● **RAW DATA**
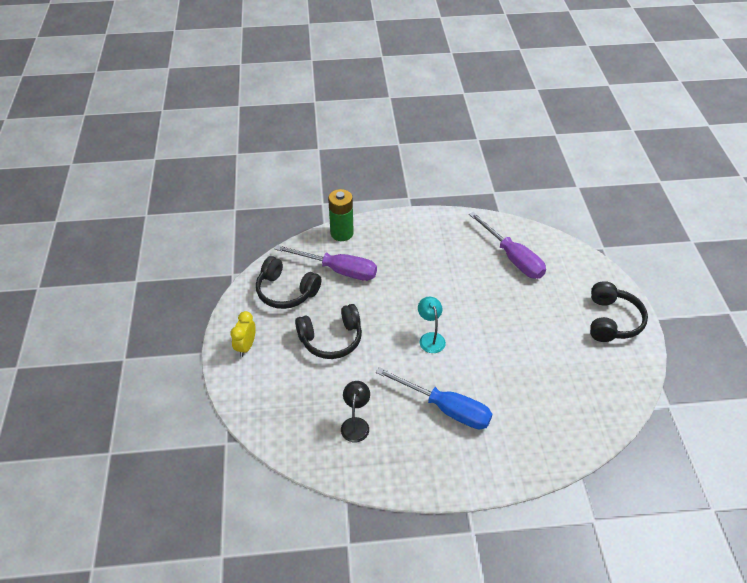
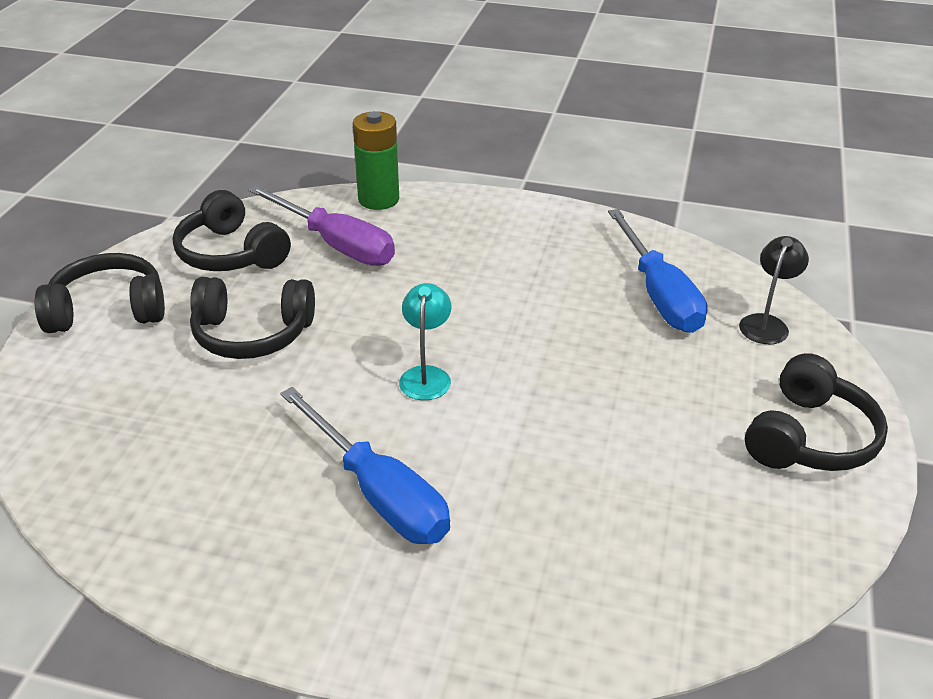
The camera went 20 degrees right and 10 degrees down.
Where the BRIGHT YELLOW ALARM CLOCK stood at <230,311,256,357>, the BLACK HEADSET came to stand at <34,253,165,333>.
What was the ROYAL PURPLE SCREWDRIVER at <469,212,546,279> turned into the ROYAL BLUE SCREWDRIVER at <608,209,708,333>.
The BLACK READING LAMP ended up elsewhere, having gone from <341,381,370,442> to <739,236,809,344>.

● **WORK ITEM**
All of the data must be repeated exactly, except for the pictures.

● **EXERCISE RESULT**
The camera went 20 degrees right and 10 degrees down.
Where the BRIGHT YELLOW ALARM CLOCK stood at <230,311,256,357>, the BLACK HEADSET came to stand at <34,253,165,333>.
What was the ROYAL PURPLE SCREWDRIVER at <469,212,546,279> turned into the ROYAL BLUE SCREWDRIVER at <608,209,708,333>.
The BLACK READING LAMP ended up elsewhere, having gone from <341,381,370,442> to <739,236,809,344>.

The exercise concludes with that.